Source records:
※ ※ ※
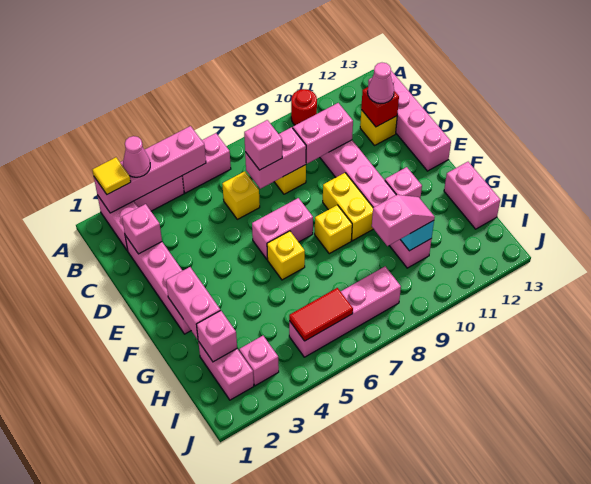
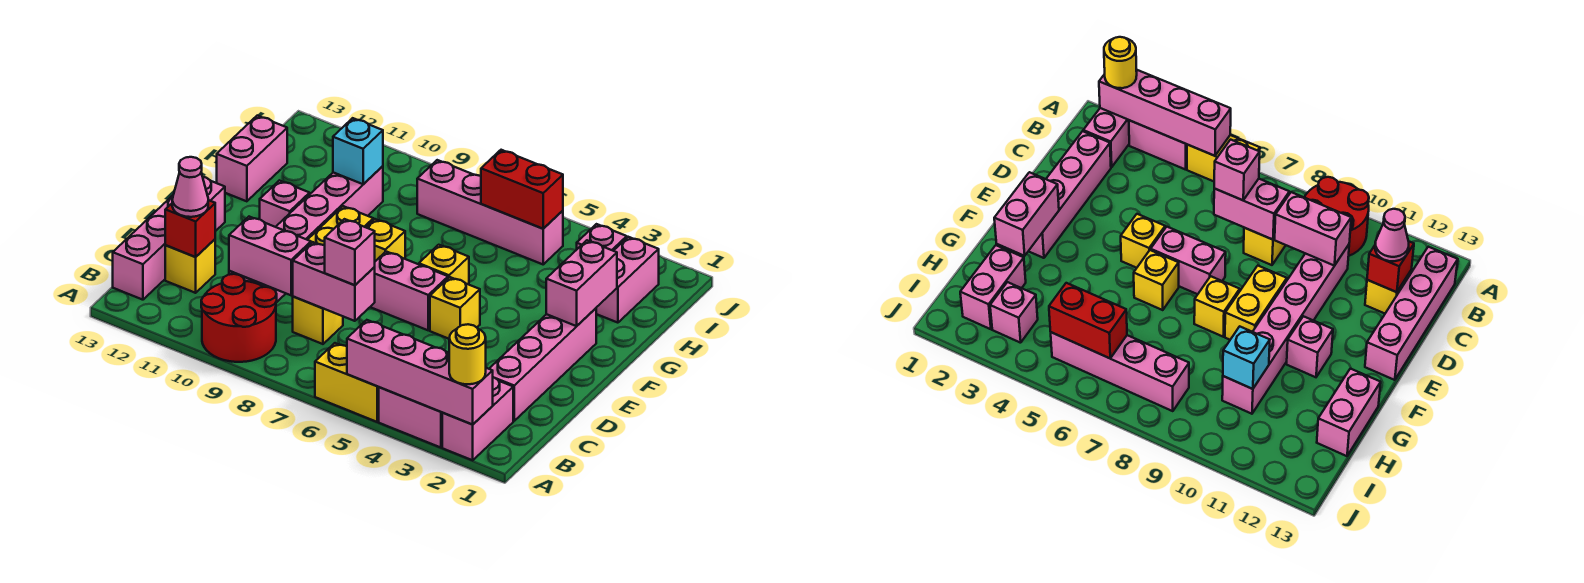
yellow tile A2 level 3 -> yellow round brick A2 level 3
pink cone A3 level 3 -> none
pink brick A5:A6 level 1 -> yellow brick A5:A6 level 1
red round brick A10 level 1 -> red round brick A9:B10 level 1
pink brick C2 level 2 -> none
yellow brick C6 level 1 -> yellow brick E5 level 1
pink brick H2 level 2 -> none
pink slope H9:H10 level 3 top 9 -> none
red tile I5:I6 level 2 -> red brick I5:I6 level 2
※ ※ ※
Send back exactly the lines from the line with "red round brick A10" through the end of the records.

Finished task:
red round brick A10 level 1 -> red round brick A9:B10 level 1
pink brick C2 level 2 -> none
yellow brick C6 level 1 -> yellow brick E5 level 1
pink brick H2 level 2 -> none
pink slope H9:H10 level 3 top 9 -> none
red tile I5:I6 level 2 -> red brick I5:I6 level 2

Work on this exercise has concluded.